Task requirements — Scan the listing below for the word "diamond" and state how many lines hold it. Write nothing but the number.

==== Given records ====

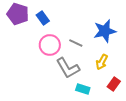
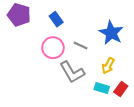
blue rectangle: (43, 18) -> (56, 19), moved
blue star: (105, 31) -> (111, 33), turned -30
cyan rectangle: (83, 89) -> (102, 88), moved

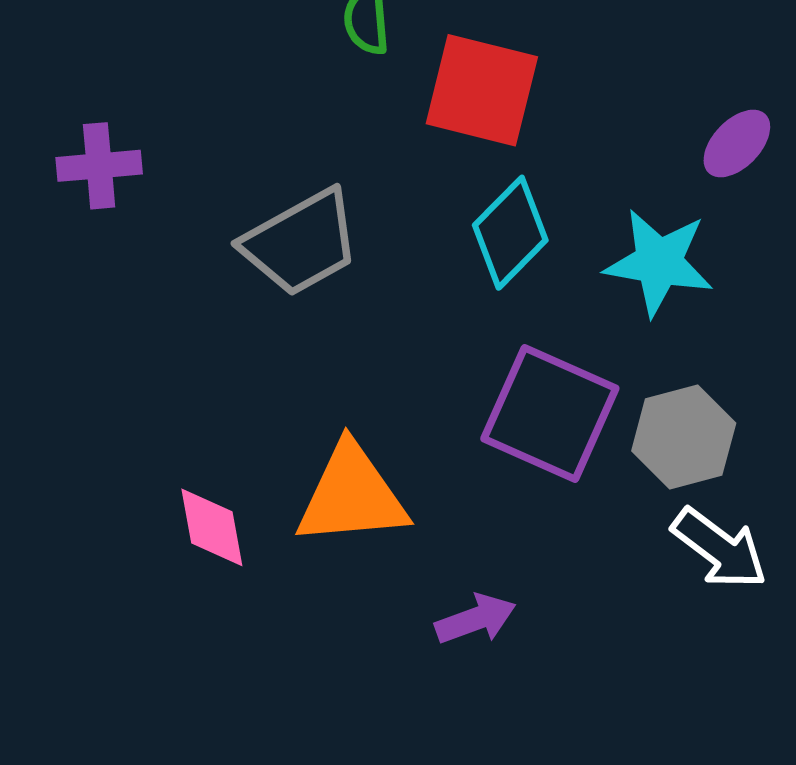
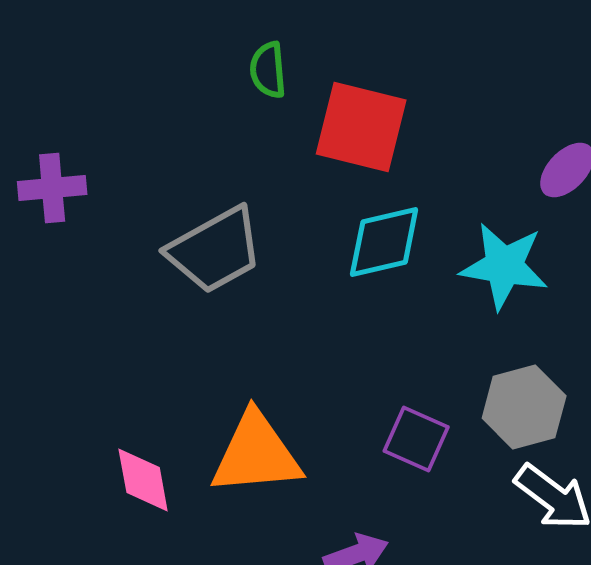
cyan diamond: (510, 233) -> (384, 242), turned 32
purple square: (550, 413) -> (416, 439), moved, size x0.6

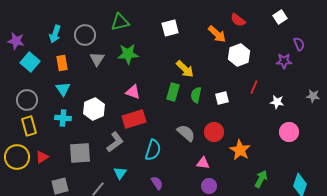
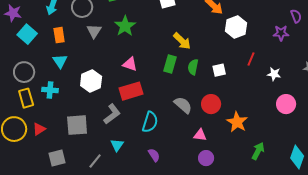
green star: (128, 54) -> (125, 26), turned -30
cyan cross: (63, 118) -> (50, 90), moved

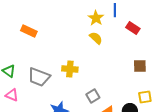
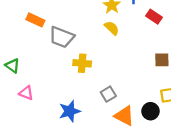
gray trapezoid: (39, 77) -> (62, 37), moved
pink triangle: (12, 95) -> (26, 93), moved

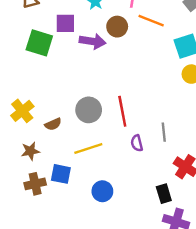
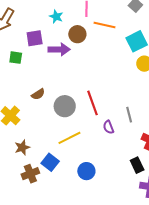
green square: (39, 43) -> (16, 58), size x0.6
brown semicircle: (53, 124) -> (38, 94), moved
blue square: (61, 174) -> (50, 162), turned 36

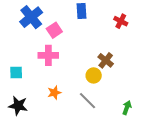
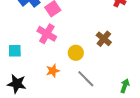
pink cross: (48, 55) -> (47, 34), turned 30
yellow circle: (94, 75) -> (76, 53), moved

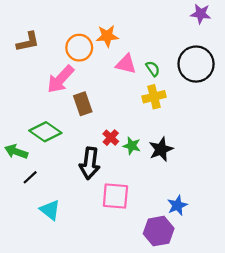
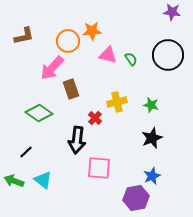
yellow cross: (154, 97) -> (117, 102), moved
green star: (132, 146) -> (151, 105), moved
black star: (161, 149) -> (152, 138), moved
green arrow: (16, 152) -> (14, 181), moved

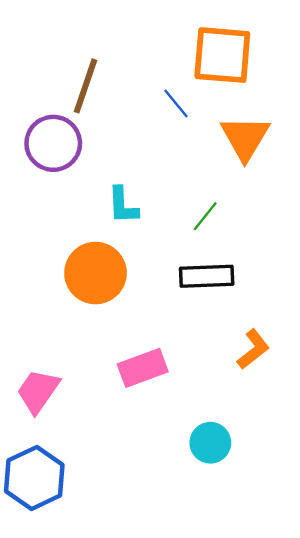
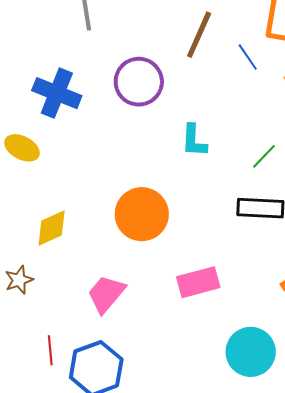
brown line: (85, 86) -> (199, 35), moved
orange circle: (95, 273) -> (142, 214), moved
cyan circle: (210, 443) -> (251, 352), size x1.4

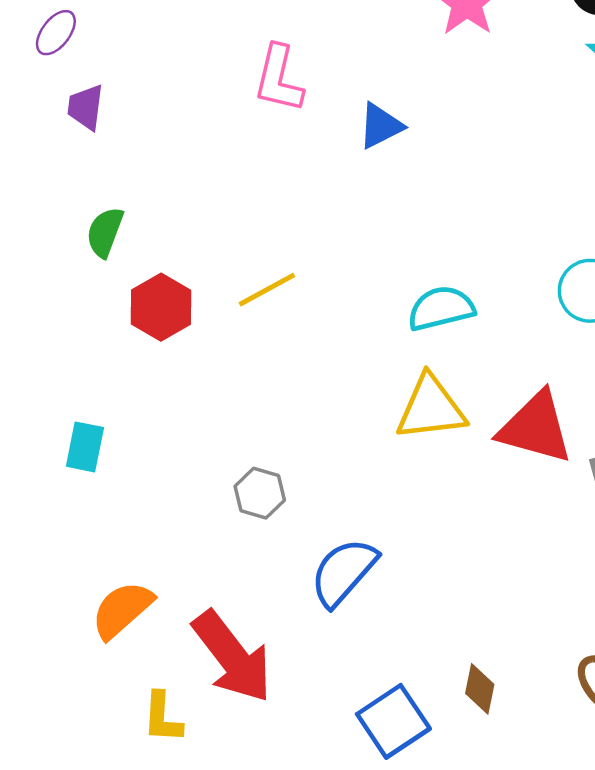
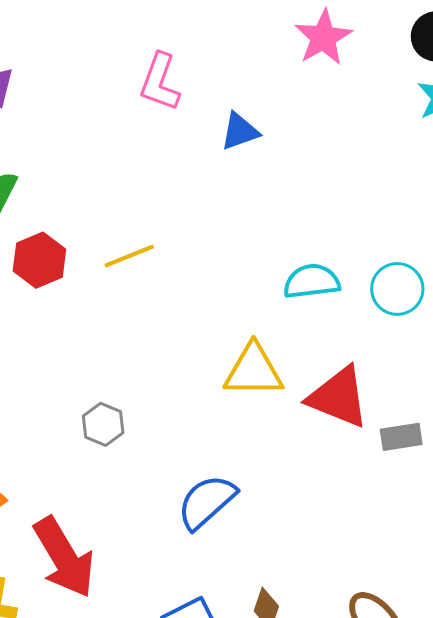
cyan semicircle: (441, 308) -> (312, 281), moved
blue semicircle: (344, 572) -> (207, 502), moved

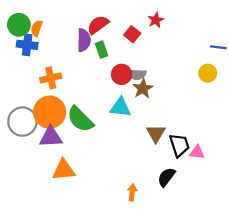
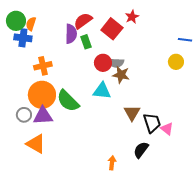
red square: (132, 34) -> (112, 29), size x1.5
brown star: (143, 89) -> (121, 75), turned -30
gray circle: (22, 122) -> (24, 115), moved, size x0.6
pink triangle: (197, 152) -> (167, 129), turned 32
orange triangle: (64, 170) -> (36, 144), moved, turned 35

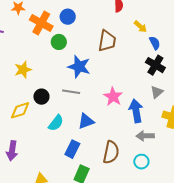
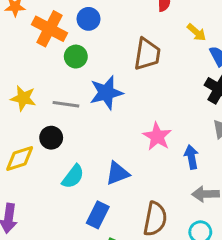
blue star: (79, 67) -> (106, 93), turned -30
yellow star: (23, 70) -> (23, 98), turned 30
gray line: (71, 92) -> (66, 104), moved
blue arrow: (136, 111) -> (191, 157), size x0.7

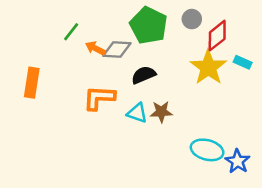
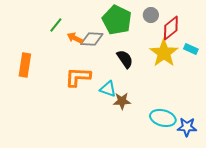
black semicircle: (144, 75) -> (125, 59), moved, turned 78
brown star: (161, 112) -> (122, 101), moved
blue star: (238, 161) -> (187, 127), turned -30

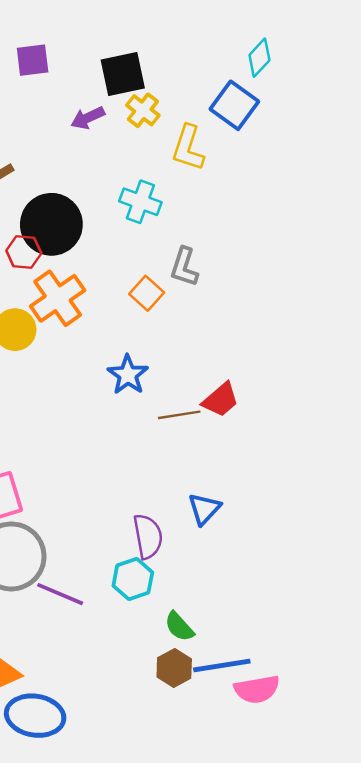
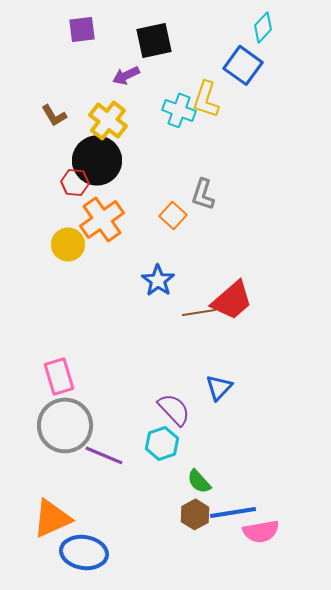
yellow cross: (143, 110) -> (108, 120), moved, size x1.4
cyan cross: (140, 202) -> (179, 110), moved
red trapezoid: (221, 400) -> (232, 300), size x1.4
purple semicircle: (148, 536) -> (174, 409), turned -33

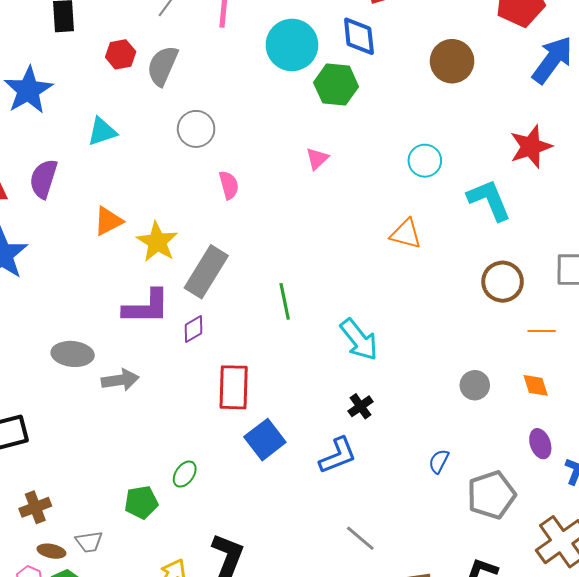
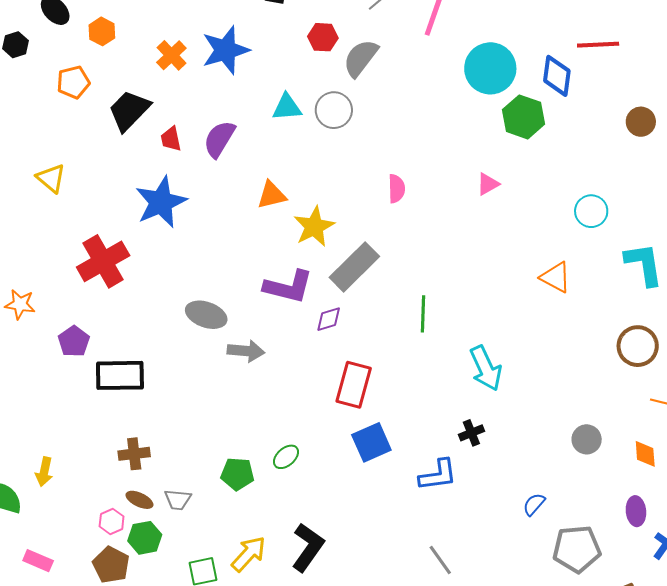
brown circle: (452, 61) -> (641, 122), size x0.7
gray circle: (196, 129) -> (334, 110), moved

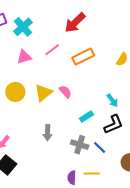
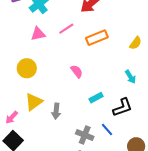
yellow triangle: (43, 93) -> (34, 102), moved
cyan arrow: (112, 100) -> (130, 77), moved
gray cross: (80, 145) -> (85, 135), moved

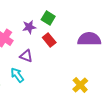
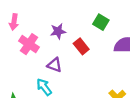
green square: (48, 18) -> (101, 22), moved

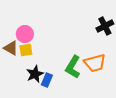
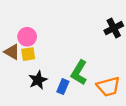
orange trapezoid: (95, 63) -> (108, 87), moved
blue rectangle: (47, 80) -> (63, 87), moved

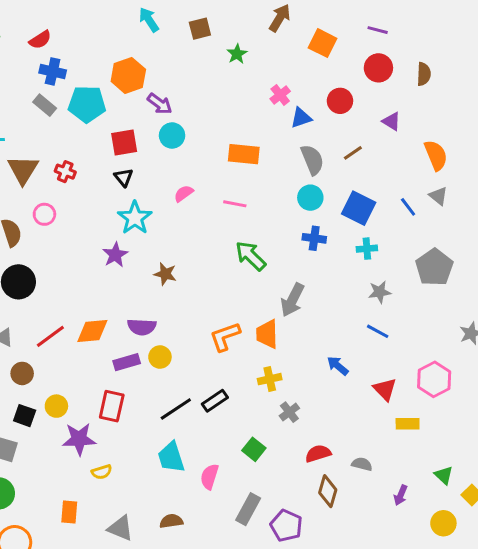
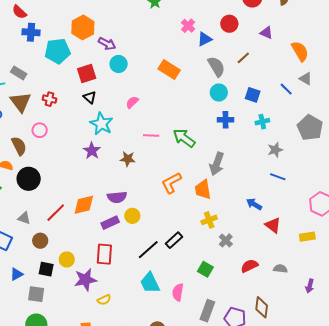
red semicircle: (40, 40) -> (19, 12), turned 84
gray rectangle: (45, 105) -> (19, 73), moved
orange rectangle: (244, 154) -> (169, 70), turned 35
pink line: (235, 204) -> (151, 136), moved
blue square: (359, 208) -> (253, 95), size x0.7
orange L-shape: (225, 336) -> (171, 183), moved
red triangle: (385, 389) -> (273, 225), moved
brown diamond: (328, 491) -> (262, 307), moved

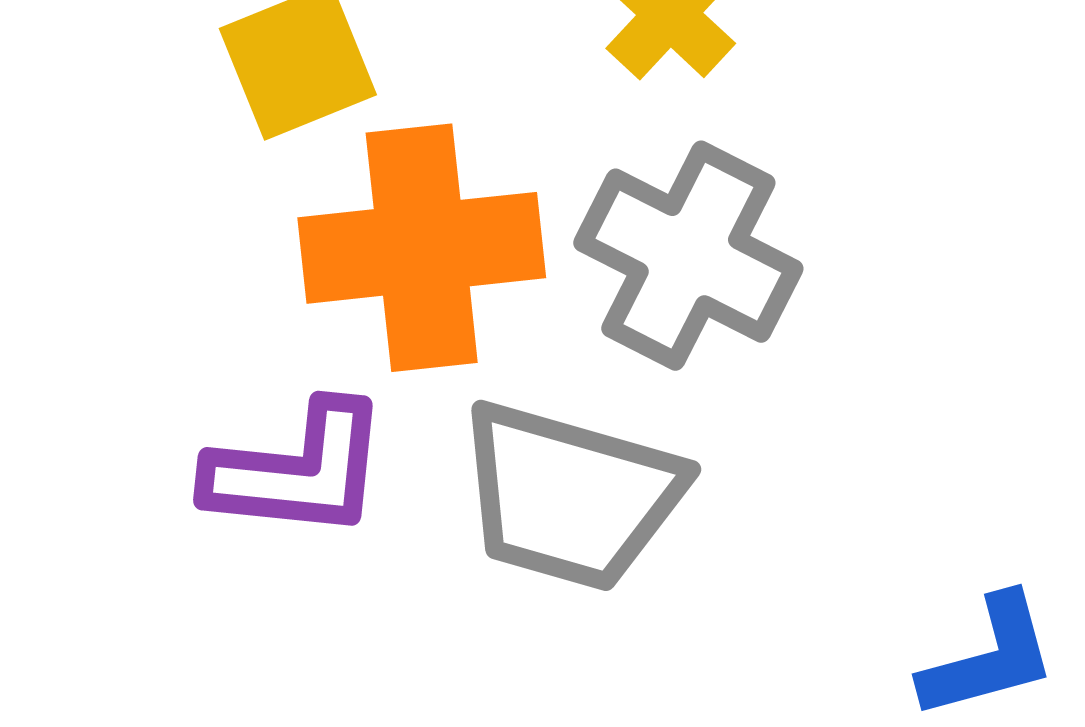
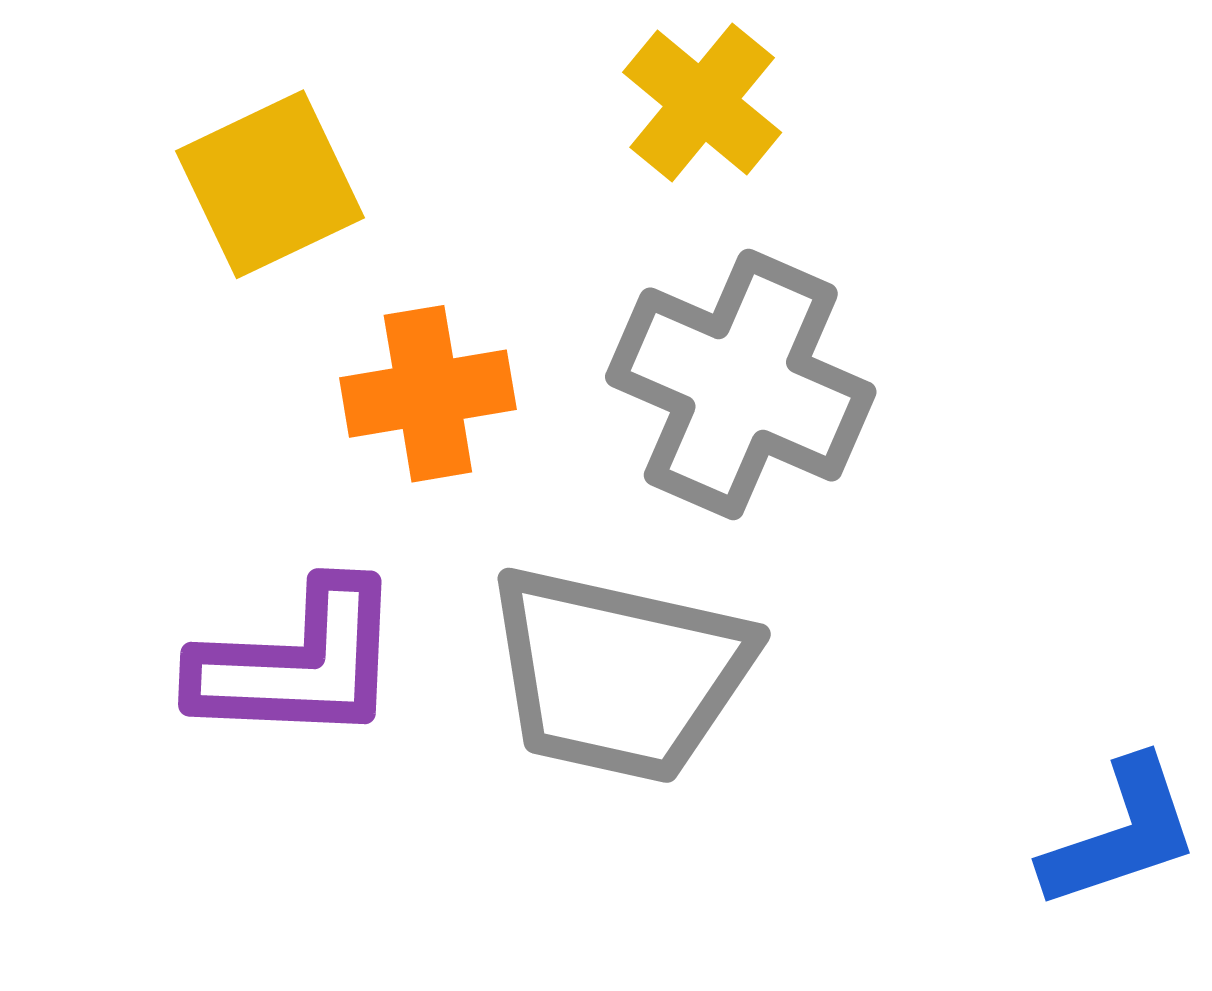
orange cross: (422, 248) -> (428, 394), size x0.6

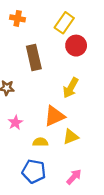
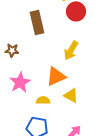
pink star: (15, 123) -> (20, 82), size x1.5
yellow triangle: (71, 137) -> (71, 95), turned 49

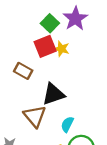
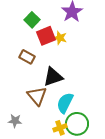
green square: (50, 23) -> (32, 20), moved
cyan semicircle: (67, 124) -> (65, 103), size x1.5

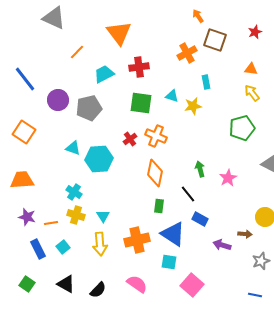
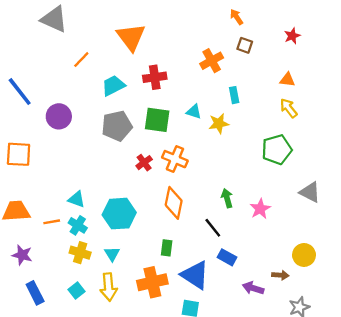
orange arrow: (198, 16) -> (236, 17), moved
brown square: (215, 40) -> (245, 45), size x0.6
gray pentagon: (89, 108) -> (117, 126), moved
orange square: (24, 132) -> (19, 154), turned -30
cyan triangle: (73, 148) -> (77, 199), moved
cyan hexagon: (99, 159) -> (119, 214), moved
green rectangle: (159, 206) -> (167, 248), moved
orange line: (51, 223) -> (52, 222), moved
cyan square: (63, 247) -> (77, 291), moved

====

Output — 2